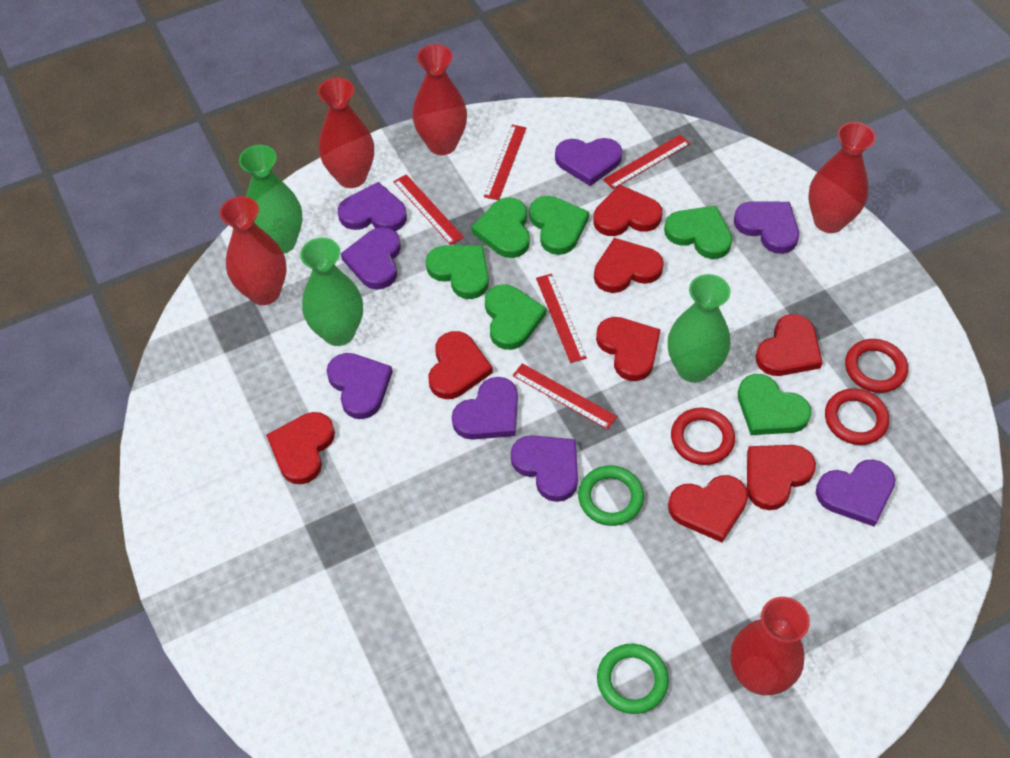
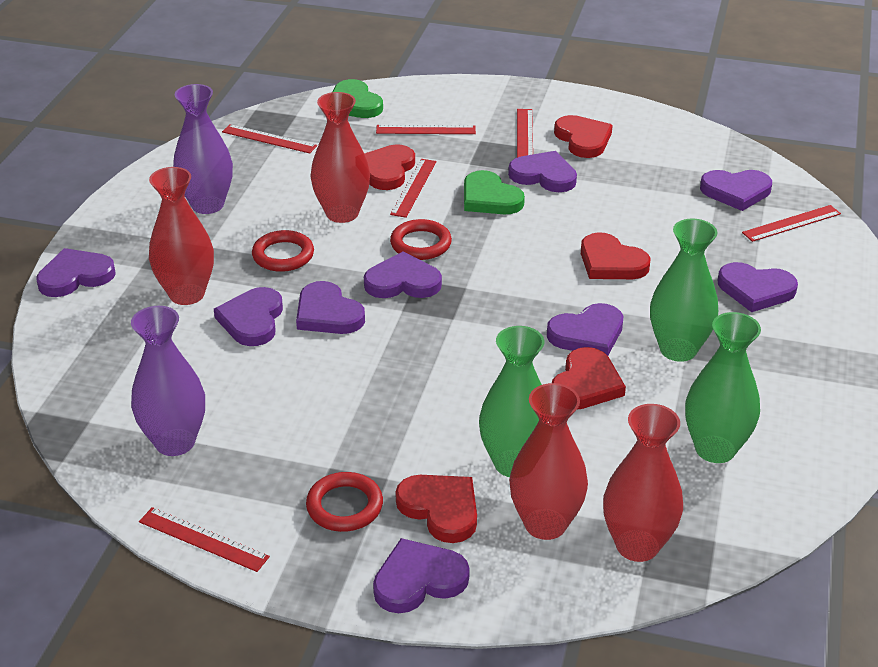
green heart: 6 -> 2
green ring: 2 -> 0
purple heart: 8 -> 9
purple vase: 0 -> 2
red heart: 8 -> 5
red ruler: 5 -> 6
red vase: 5 -> 4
#####
**Brief:** What you return must be the line that contains "purple heart: 8 -> 9" followed by every remaining line of the material, all exactly as written and nothing more.

**Your solution:**
purple heart: 8 -> 9
purple vase: 0 -> 2
red heart: 8 -> 5
red ruler: 5 -> 6
red vase: 5 -> 4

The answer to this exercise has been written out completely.